Exercise goal:
The listing below contains a span that opens with the line containing "Schuh [braun] 130, 390, 79, 142" and closes with the line containing "Kappe [orange] 372, 380, 167, 119". Return that span exactly.

--

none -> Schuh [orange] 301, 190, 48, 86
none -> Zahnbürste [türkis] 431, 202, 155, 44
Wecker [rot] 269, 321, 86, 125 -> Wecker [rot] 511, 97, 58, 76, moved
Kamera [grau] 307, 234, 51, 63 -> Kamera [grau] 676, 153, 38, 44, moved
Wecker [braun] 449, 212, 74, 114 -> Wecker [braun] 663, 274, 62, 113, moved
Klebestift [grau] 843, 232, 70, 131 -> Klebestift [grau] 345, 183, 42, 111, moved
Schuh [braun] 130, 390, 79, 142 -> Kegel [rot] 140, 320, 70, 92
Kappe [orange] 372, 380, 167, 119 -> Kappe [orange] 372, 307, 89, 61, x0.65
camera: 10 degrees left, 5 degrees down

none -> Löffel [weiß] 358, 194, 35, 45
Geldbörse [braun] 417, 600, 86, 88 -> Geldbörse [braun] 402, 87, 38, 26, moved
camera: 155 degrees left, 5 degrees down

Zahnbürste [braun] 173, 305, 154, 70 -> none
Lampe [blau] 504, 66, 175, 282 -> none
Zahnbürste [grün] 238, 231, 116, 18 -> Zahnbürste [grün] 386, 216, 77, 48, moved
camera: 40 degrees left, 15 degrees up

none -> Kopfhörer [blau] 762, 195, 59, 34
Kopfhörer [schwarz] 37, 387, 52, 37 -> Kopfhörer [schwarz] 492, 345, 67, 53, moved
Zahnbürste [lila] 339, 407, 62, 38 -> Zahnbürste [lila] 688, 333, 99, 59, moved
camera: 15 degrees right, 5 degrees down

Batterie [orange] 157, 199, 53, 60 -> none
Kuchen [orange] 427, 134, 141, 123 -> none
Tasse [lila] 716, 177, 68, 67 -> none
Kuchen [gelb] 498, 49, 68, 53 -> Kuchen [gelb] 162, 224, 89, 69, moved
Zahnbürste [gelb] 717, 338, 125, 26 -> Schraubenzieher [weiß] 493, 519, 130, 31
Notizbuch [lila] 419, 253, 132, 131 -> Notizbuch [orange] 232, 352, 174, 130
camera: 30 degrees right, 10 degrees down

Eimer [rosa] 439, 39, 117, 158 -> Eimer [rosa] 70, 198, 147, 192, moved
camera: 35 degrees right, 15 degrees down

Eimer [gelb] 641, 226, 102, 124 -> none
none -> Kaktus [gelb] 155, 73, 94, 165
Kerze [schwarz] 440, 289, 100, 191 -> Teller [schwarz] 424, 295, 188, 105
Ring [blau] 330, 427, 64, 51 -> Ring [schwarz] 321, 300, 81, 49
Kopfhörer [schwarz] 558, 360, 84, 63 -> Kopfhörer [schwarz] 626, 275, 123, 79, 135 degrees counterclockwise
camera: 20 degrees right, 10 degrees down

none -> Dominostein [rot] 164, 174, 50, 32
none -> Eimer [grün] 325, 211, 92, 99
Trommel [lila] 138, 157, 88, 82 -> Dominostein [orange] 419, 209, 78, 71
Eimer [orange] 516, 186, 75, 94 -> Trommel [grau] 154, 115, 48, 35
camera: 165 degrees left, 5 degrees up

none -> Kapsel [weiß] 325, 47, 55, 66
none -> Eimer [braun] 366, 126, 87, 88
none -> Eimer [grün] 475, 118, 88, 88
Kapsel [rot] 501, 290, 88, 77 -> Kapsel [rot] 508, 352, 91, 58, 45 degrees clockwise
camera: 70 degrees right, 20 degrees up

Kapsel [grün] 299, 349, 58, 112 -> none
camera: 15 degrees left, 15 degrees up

--

Answer for this exercise:
Schuh [braun] 130, 390, 79, 142 -> Kegel [rot] 140, 320, 70, 92
Kappe [orange] 372, 380, 167, 119 -> Kappe [orange] 372, 307, 89, 61, x0.65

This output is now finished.